» WHAT YOU WILL DO:
For the records below, reproduce exactly the line that contains "tan plate D11 level 1 -> tan plate E9 level 1" and all subsequent lines, with nothing left out and nothing added.

» DATASET EXTRACT:
■ ■ ■ ■

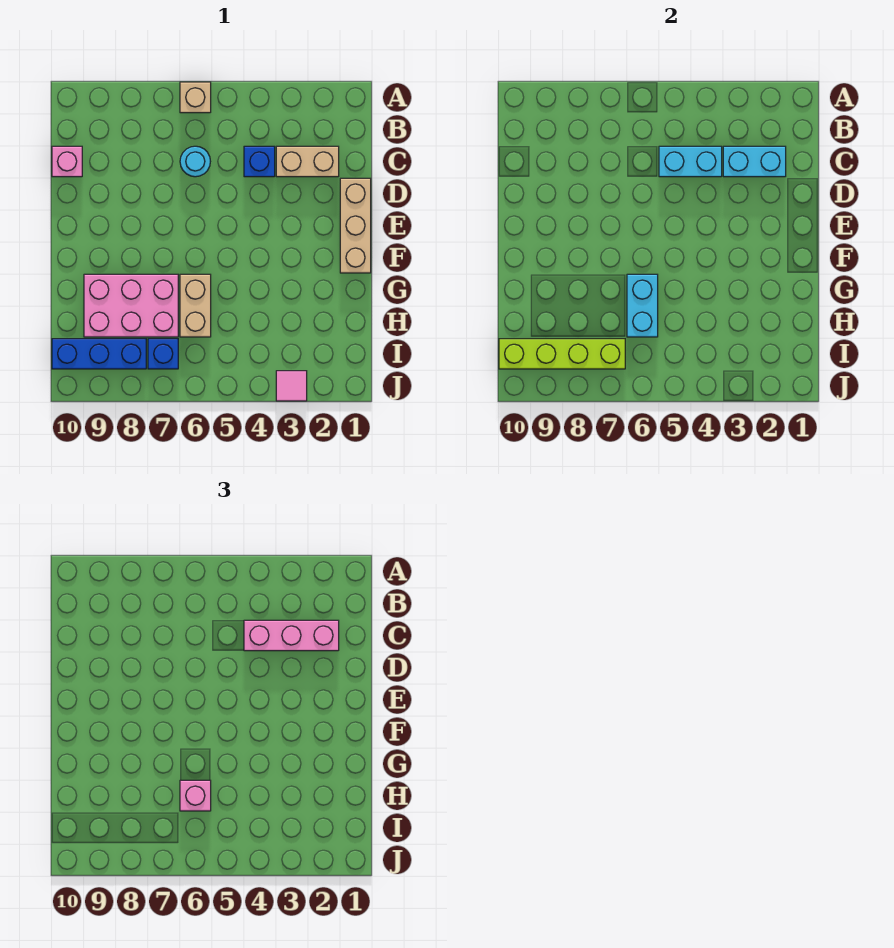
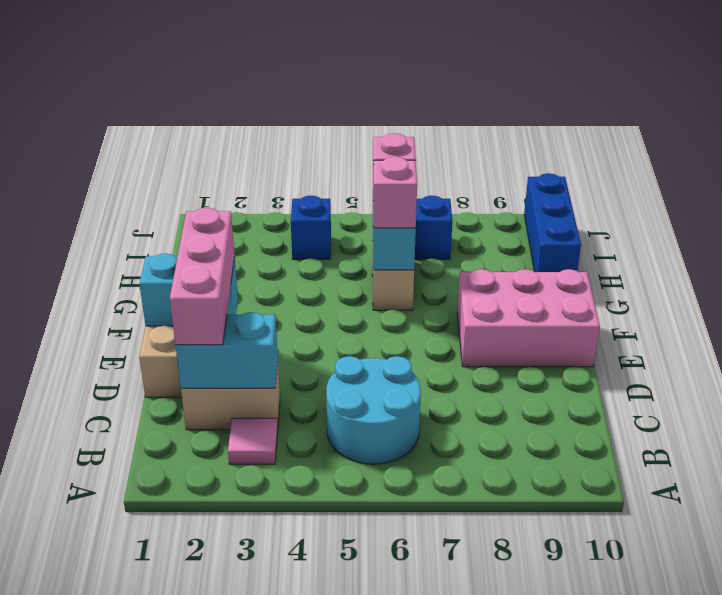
tan brick A6 level 1 -> none
pink brick C2:C4 level 3 -> pink brick C2:E2 level 3
blue brick C4 level 1 -> blue brick I4 level 1
cyan brick C4:C5 level 2 -> cyan brick E1:E2 level 2
cyan round brick C6 level 1 -> cyan round brick B5:C6 level 1
pink brick C10 level 1 -> pink brick G6 level 3
pink brick G7:H9 level 1 -> pink brick E8:F10 level 1
lime brick I7:I10 level 2 -> none
blue brick I8:I10 level 1 -> blue brick H10:J10 level 1
pink tile J3 level 1 -> pink tile B3 level 1

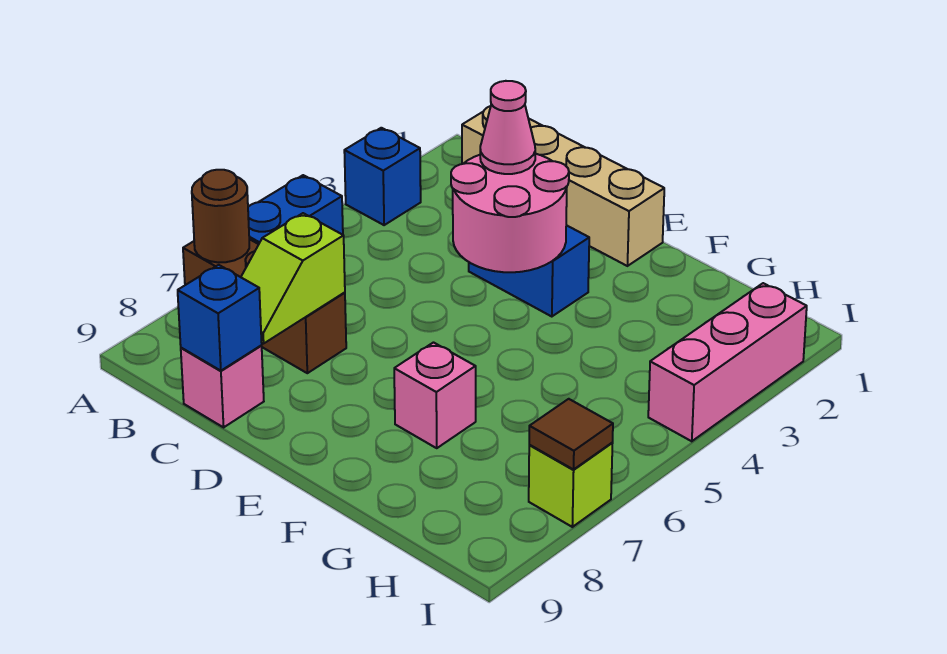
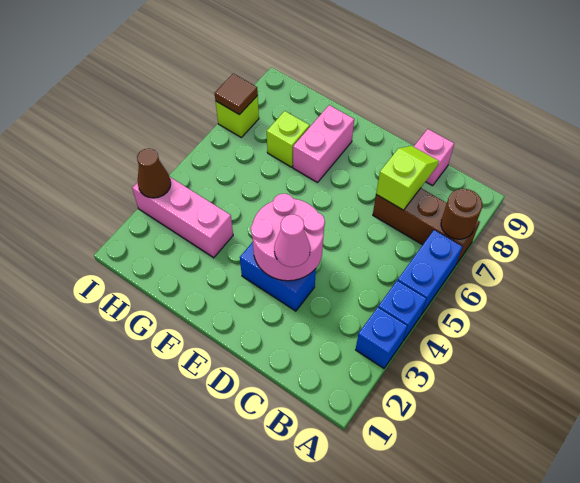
tan brick B1:E1 level 1 -> none
blue brick C9 level 2 -> blue brick A4 level 1
pink brick F7 level 1 -> pink brick F7:F8 level 1
none -> lime brick G7 level 1
pink brick I2:I4 level 1 -> pink brick G3:I3 level 1
none -> brown cone I3 level 2

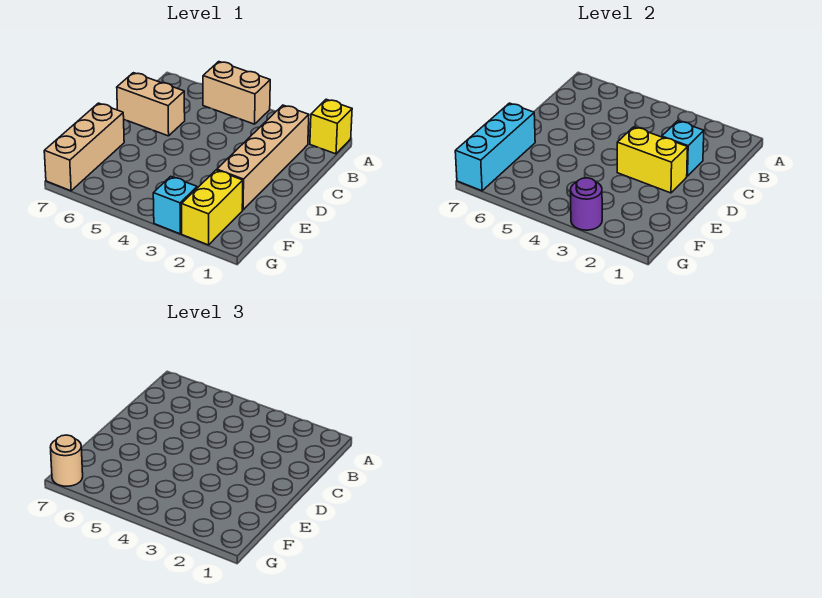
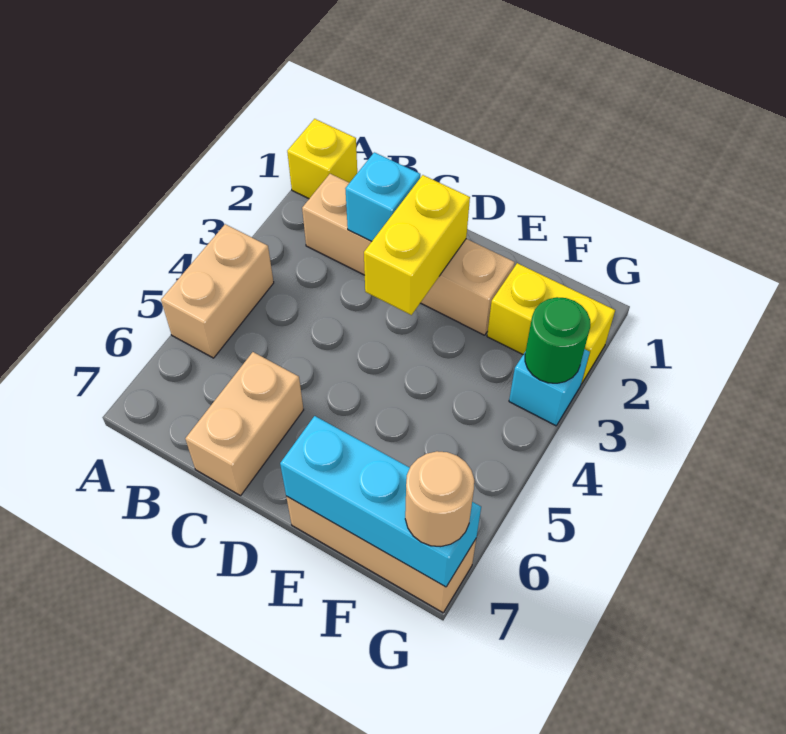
purple round brick G3 level 2 -> green round brick G3 level 2

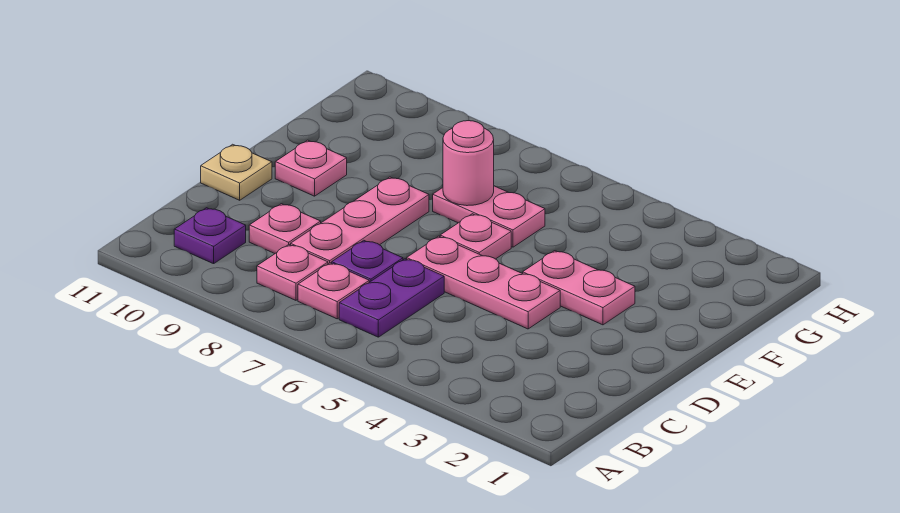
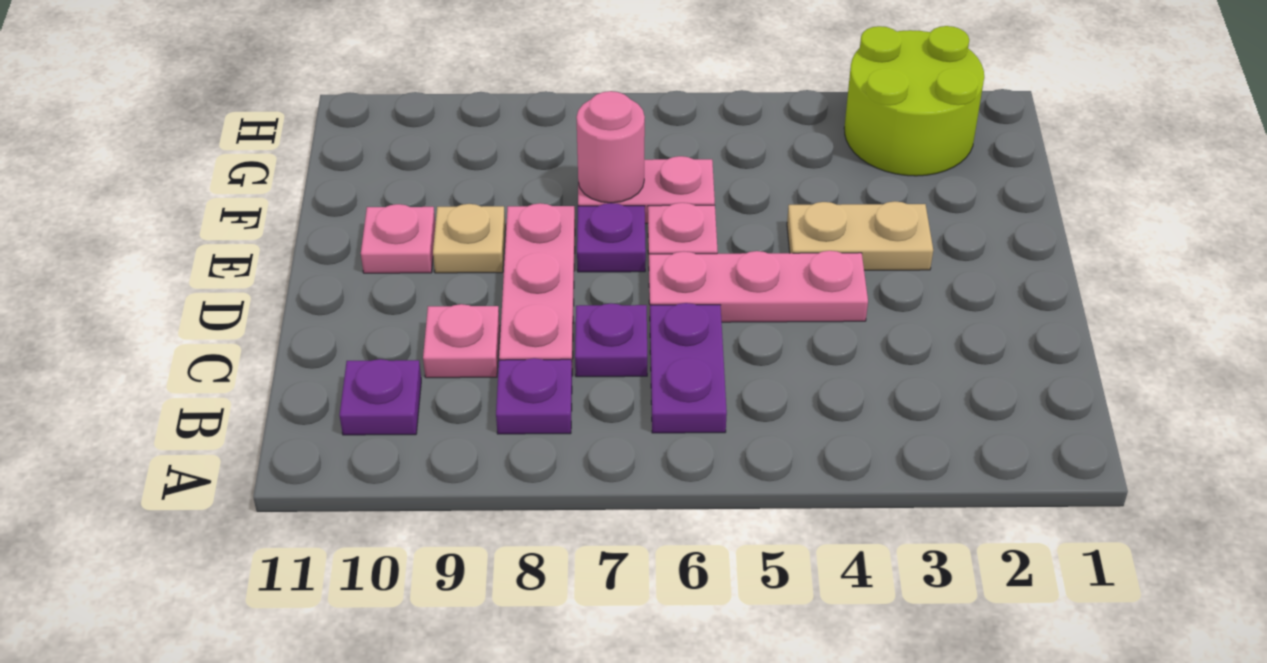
pink plate B7 level 1 -> none
pink plate B8 level 1 -> purple plate B8 level 1
tan plate D11 level 1 -> tan plate E9 level 1
pink plate E3:E4 level 1 -> tan plate E3:E4 level 1
none -> purple plate E7 level 1
none -> lime round brick G2:H3 level 1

■ ■ ■ ■

» WRITTEN RESPONSE:
tan plate D11 level 1 -> tan plate E9 level 1
pink plate E3:E4 level 1 -> tan plate E3:E4 level 1
none -> purple plate E7 level 1
none -> lime round brick G2:H3 level 1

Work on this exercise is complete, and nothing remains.